Stored data =>
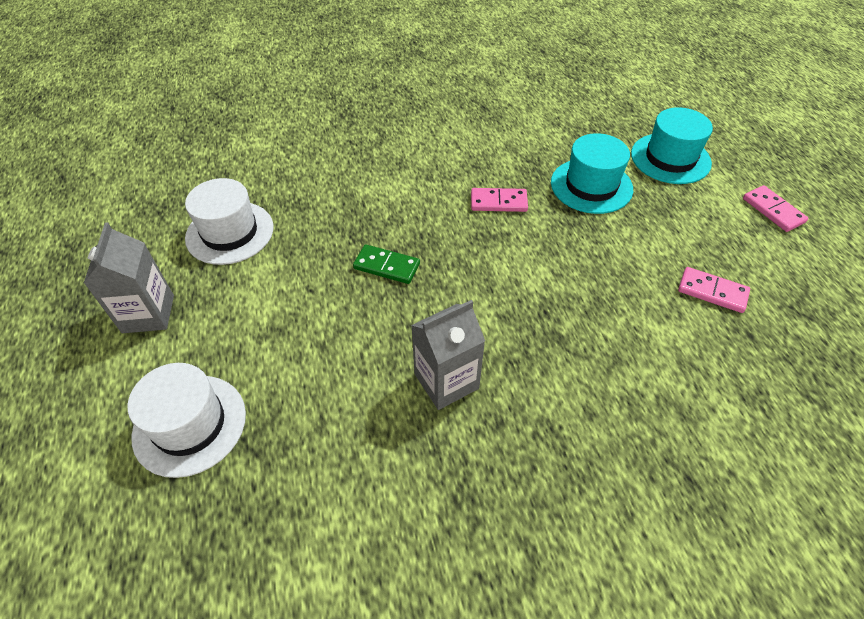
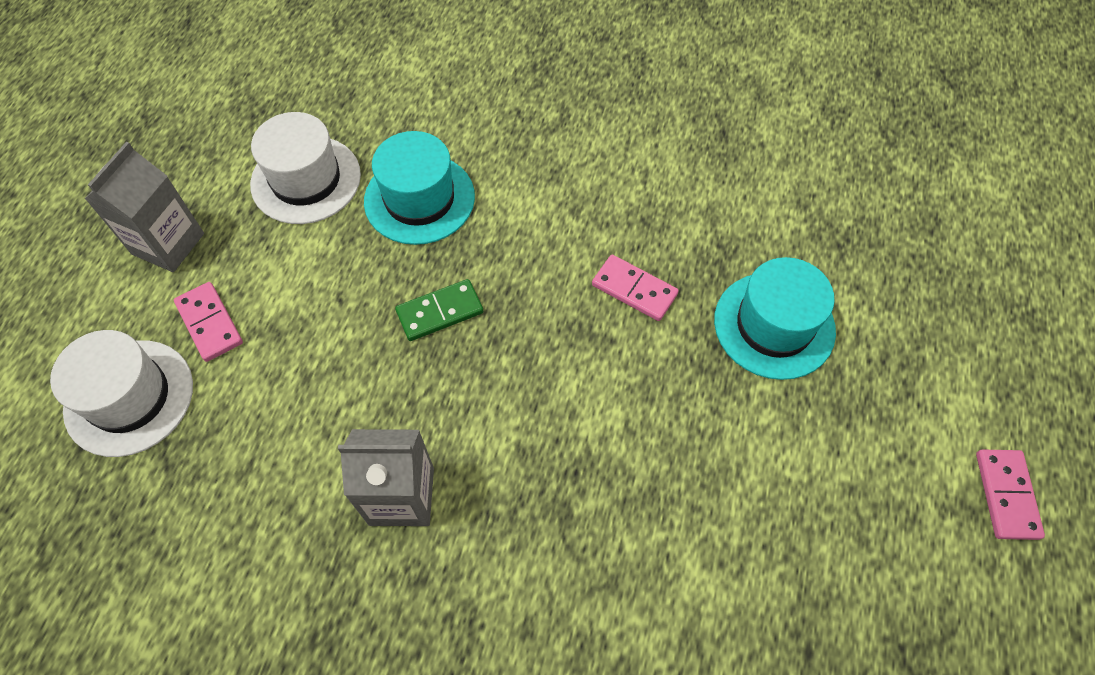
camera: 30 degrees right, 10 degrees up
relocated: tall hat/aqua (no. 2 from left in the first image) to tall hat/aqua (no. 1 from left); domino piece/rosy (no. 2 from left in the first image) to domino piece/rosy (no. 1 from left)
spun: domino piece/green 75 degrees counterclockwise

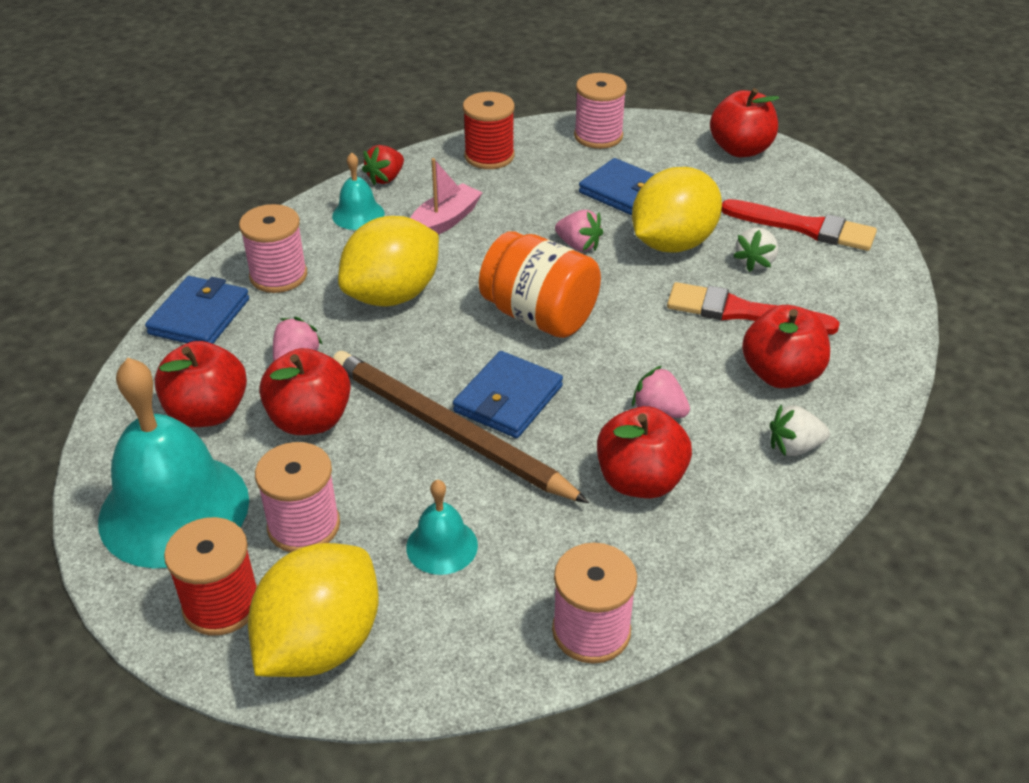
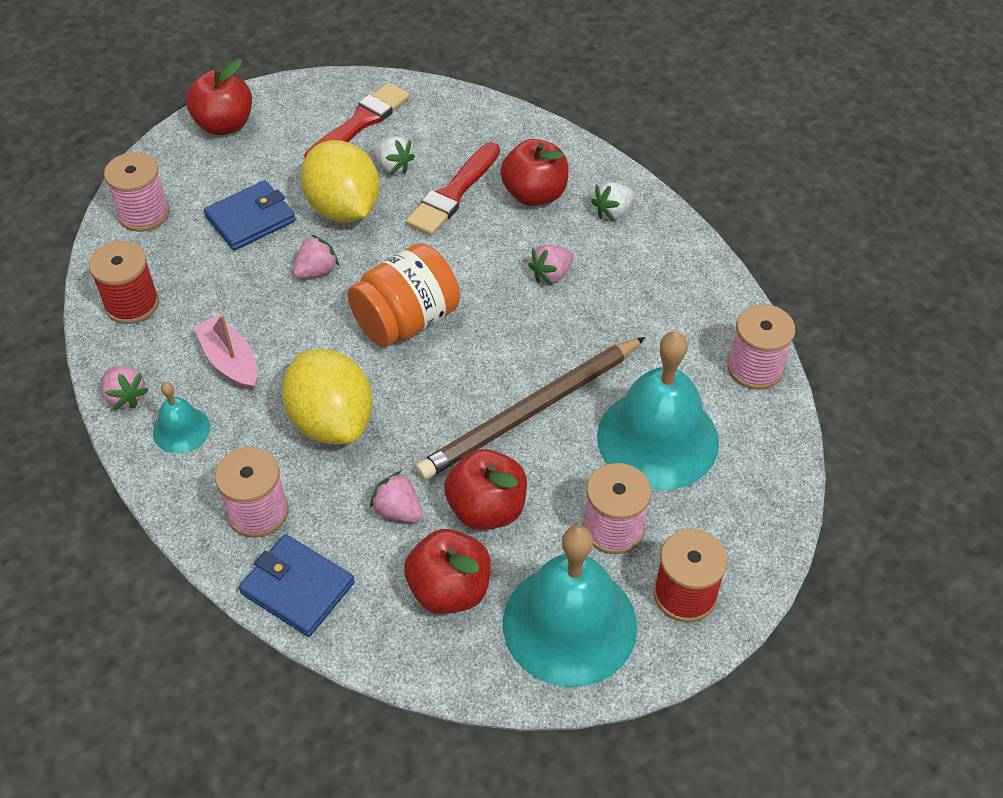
camera: 75 degrees left, 10 degrees up
missing: lemon/yellow (no. 1 from left); wallet/cobalt (no. 2 from left); apple/red (no. 3 from left)
colour: strawberry/red to strawberry/rosy (no. 1 from left)
spun: strawberry/pure white (no. 2 from left) 45 degrees clockwise
size: hand bell/aqua (no. 3 from left) x2.13

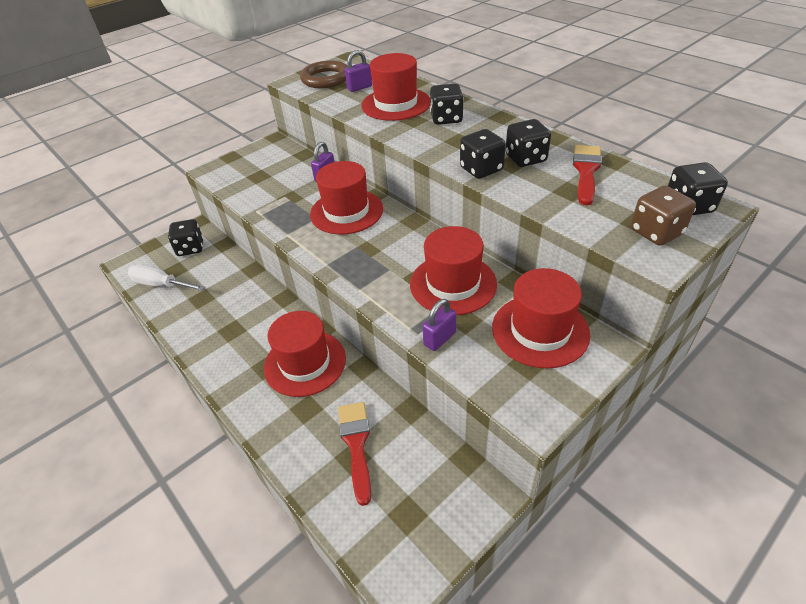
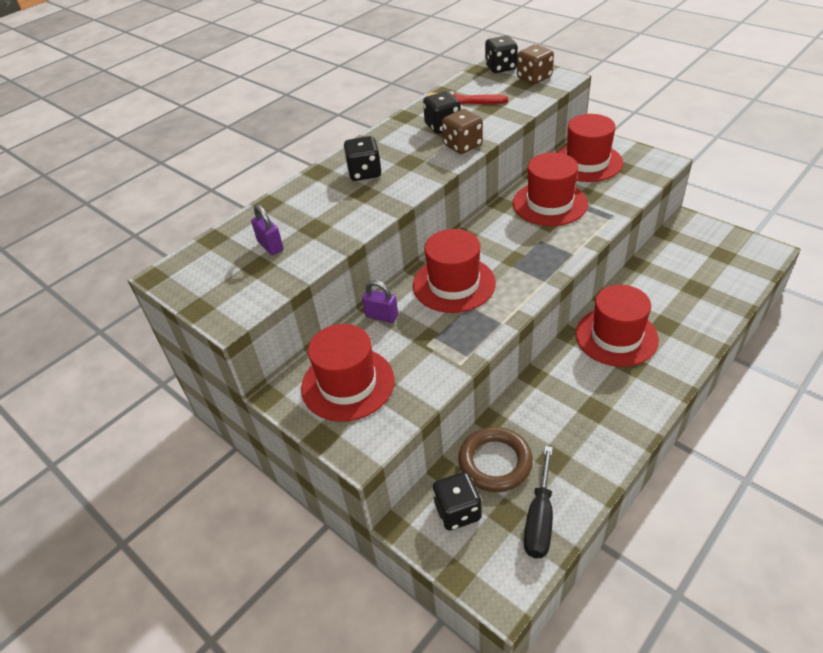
camera: 95 degrees left, 0 degrees up
missing: brush/red (no. 1 from left); small lock/violet (no. 3 from left)
relocated: ring/russet; tall hat/red (no. 3 from left in the first image) to tall hat/red (no. 1 from left)
colour: hand screwdriver/pure white to hand screwdriver/ebony; die/ebony (no. 3 from left) to die/russet (no. 1 from left)

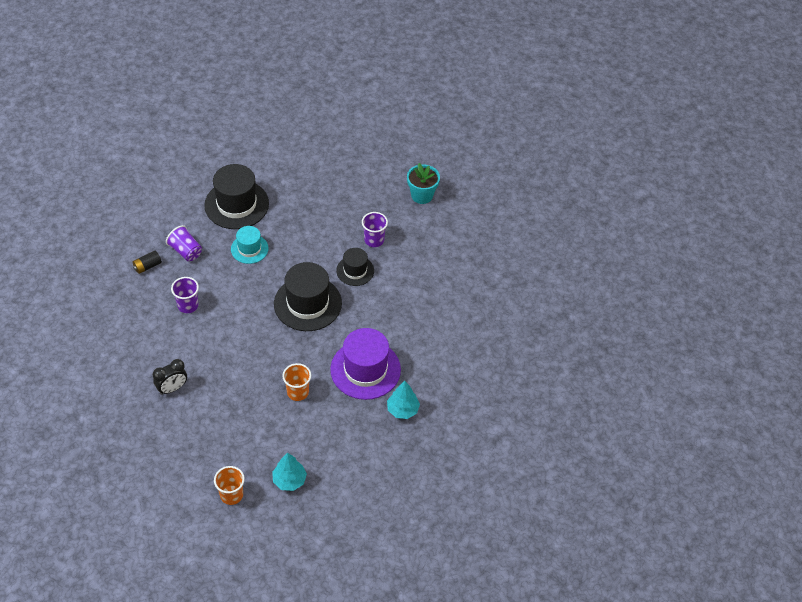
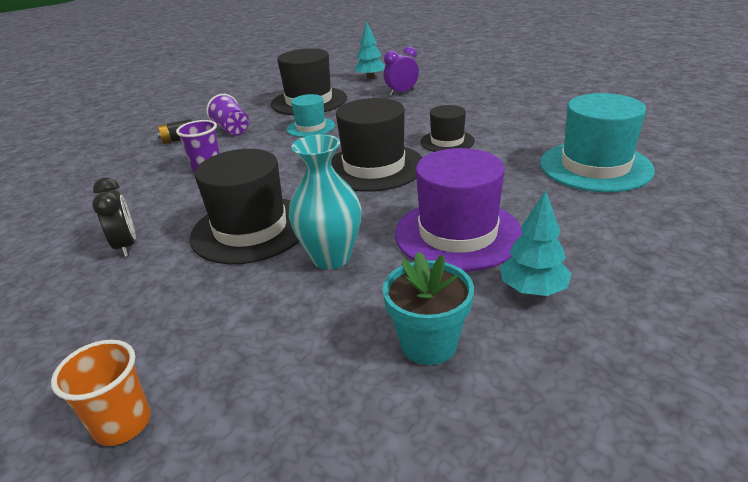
camera: 15 degrees right, 20 degrees down
missing: beaker/violet (no. 3 from left)
appeared: tall hat/ebony (no. 1 from left); alarm clock/violet; tall hat/aqua (no. 2 from left)
relocated: toy tree/aqua (no. 1 from left); flower pot/aqua
exchanged: beaker/orange-coloured (no. 2 from left) to tall vase/aqua
spun: alarm clock/ebony 90 degrees counterclockwise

Your task => Quote every line of the records above exactly; no picture is to be copied.

Result for this task =>
camera: 30 degrees right, 10 degrees up
relocated: tall hat/aqua (no. 2 from left in the first image) to tall hat/aqua (no. 1 from left); domino piece/rosy (no. 2 from left in the first image) to domino piece/rosy (no. 1 from left)
spun: domino piece/green 75 degrees counterclockwise

camera: 75 degrees left, 10 degrees up
missing: lemon/yellow (no. 1 from left); wallet/cobalt (no. 2 from left); apple/red (no. 3 from left)
colour: strawberry/red to strawberry/rosy (no. 1 from left)
spun: strawberry/pure white (no. 2 from left) 45 degrees clockwise
size: hand bell/aqua (no. 3 from left) x2.13

camera: 95 degrees left, 0 degrees up
missing: brush/red (no. 1 from left); small lock/violet (no. 3 from left)
relocated: ring/russet; tall hat/red (no. 3 from left in the first image) to tall hat/red (no. 1 from left)
colour: hand screwdriver/pure white to hand screwdriver/ebony; die/ebony (no. 3 from left) to die/russet (no. 1 from left)

camera: 15 degrees right, 20 degrees down
missing: beaker/violet (no. 3 from left)
appeared: tall hat/ebony (no. 1 from left); alarm clock/violet; tall hat/aqua (no. 2 from left)
relocated: toy tree/aqua (no. 1 from left); flower pot/aqua
exchanged: beaker/orange-coloured (no. 2 from left) to tall vase/aqua
spun: alarm clock/ebony 90 degrees counterclockwise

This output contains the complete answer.